Activity
Would you output the following records verbatim and skip the images in them?
• • • • •
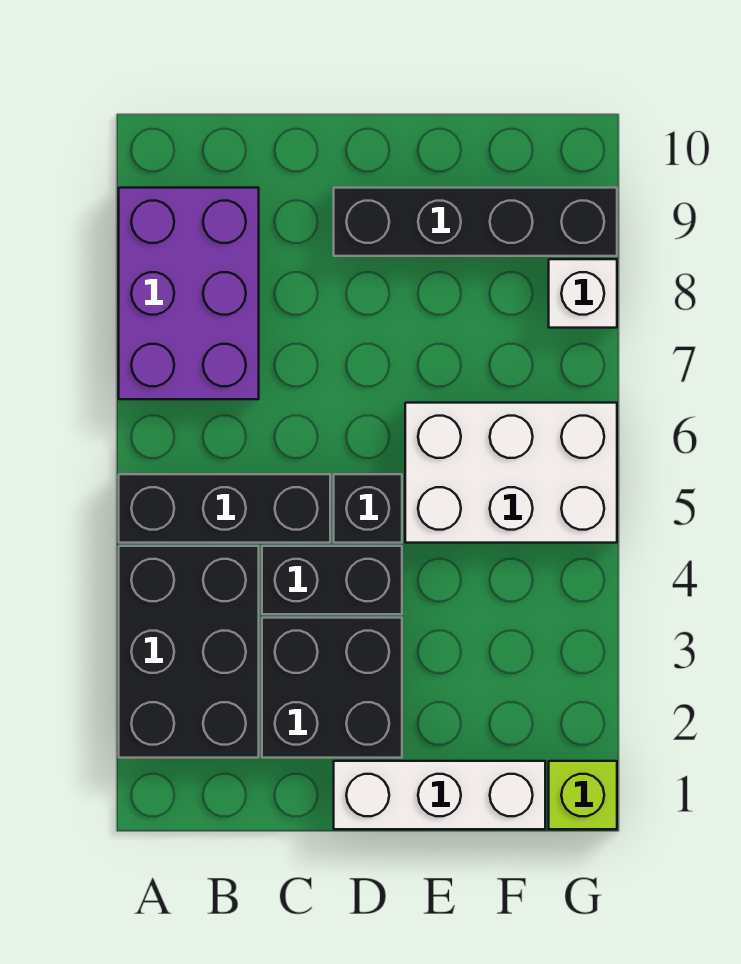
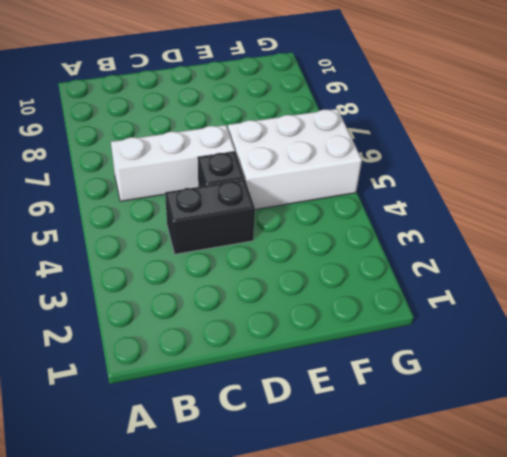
white brick B6:D6 level 1 -> white brick D1:F1 level 1
none -> black brick A2:B4 level 1
none -> black brick A5:C5 level 1

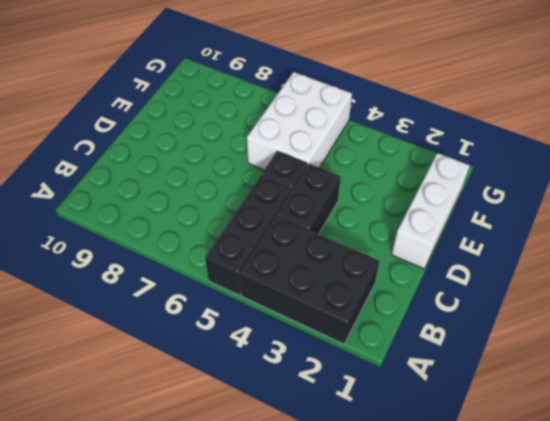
none -> purple brick A7:B9 level 1
none -> black brick C2:D3 level 1

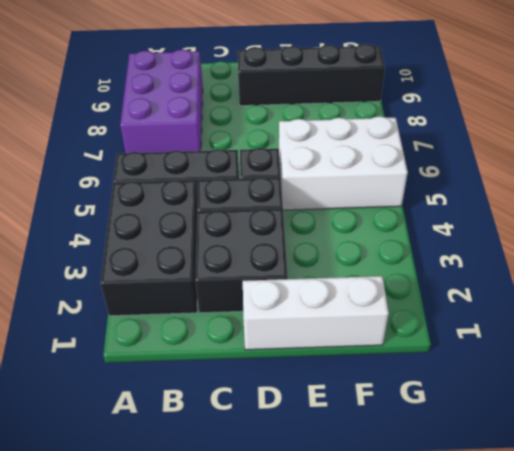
none -> lime brick G1 level 1
none -> white brick G8 level 1

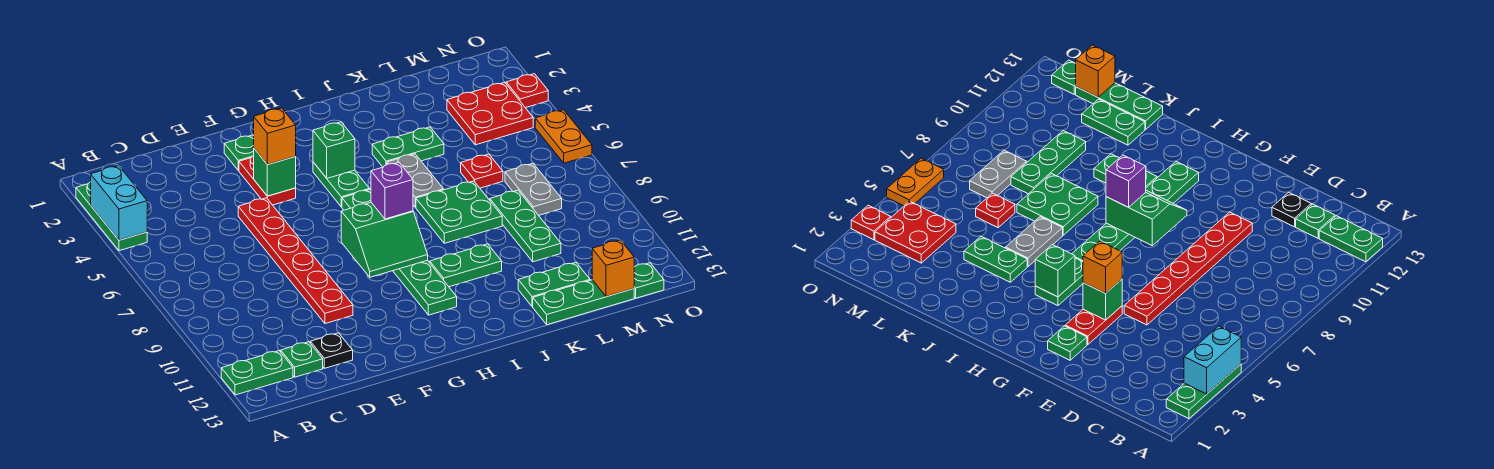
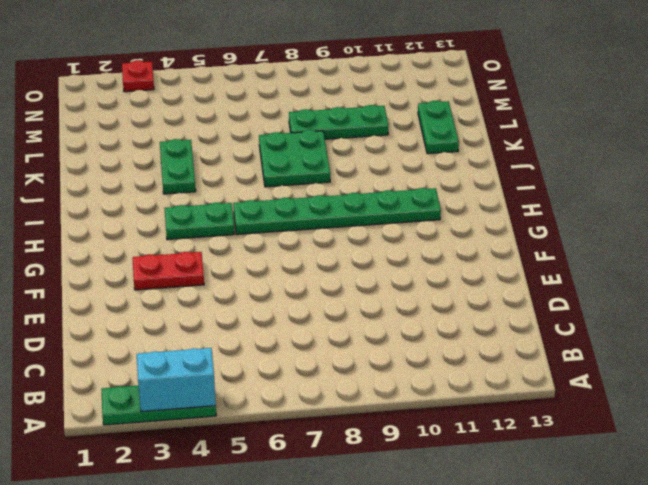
none -> green plate A12:B12 level 1
none -> green plate C12 level 1
none -> black plate D12 level 1

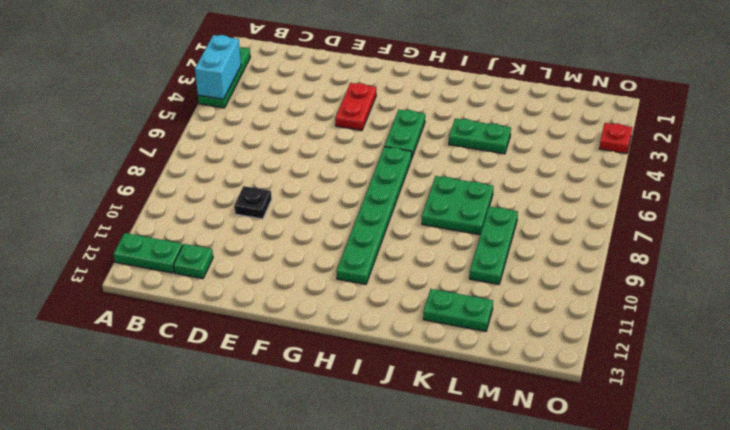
black plate D9 level 1 -> black plate D12 level 1
none -> red plate E5:E10 level 1
none -> green plate F2 level 1
none -> green plate I10:J10 level 1

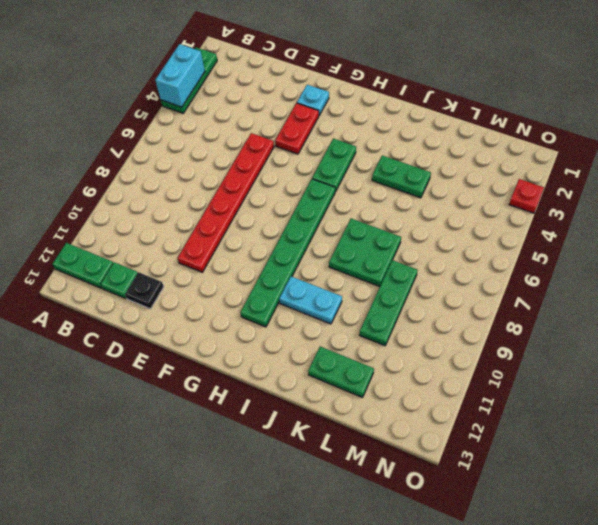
cyan plate F2 level 1 -> green plate F2 level 1
cyan plate I10:J10 level 1 -> green plate I10:J10 level 1
none -> grey plate J5:J6 level 1
none -> green plate K13:M13 level 1
none -> red plate L6 level 1

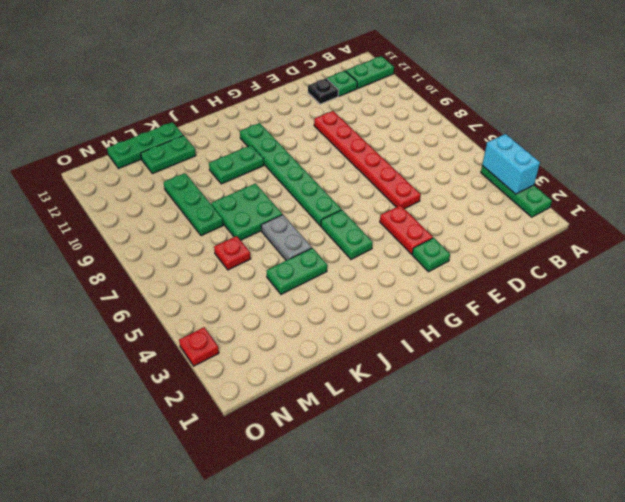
none -> red plate M3:N4 level 1
none -> grey plate M7:M8 level 1
none -> green plate N13 level 1

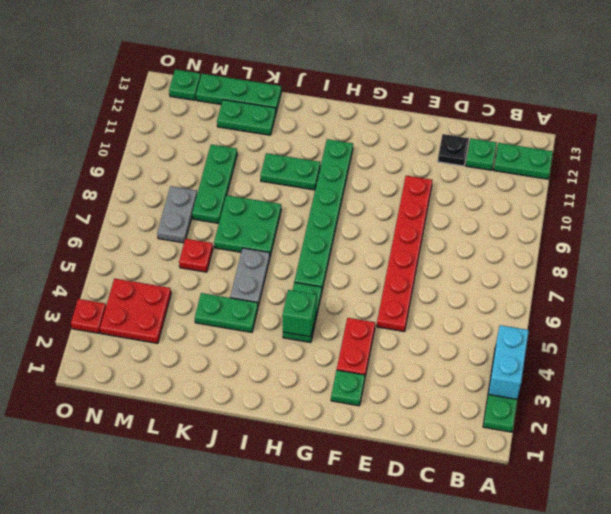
none -> orange plate O5:O6 level 1
none -> green brick F4 level 2
none -> green slope G8:H9 level 2 top 8

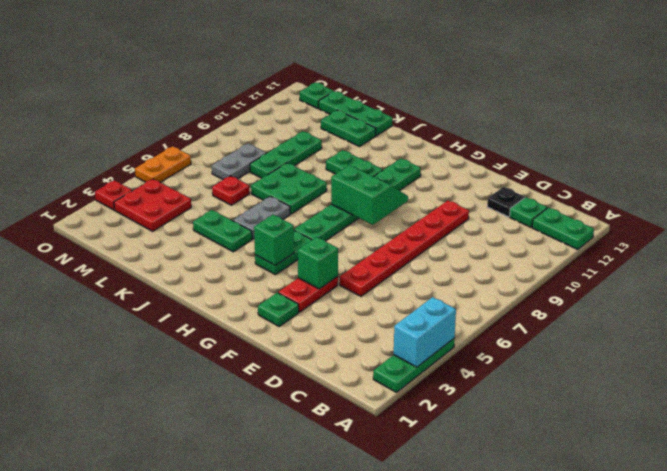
none -> orange brick M13 level 2
none -> orange brick F4 level 3
none -> purple brick H8 level 3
• • • • •
Finished task
white brick B6:D6 level 1 -> white brick D1:F1 level 1
none -> black brick A2:B4 level 1
none -> black brick A5:C5 level 1

none -> purple brick A7:B9 level 1
none -> black brick C2:D3 level 1

none -> lime brick G1 level 1
none -> white brick G8 level 1

none -> green plate A12:B12 level 1
none -> green plate C12 level 1
none -> black plate D12 level 1

black plate D9 level 1 -> black plate D12 level 1
none -> red plate E5:E10 level 1
none -> green plate F2 level 1
none -> green plate I10:J10 level 1

cyan plate F2 level 1 -> green plate F2 level 1
cyan plate I10:J10 level 1 -> green plate I10:J10 level 1
none -> grey plate J5:J6 level 1
none -> green plate K13:M13 level 1
none -> red plate L6 level 1

none -> red plate M3:N4 level 1
none -> grey plate M7:M8 level 1
none -> green plate N13 level 1

none -> orange plate O5:O6 level 1
none -> green brick F4 level 2
none -> green slope G8:H9 level 2 top 8

none -> orange brick M13 level 2
none -> orange brick F4 level 3
none -> purple brick H8 level 3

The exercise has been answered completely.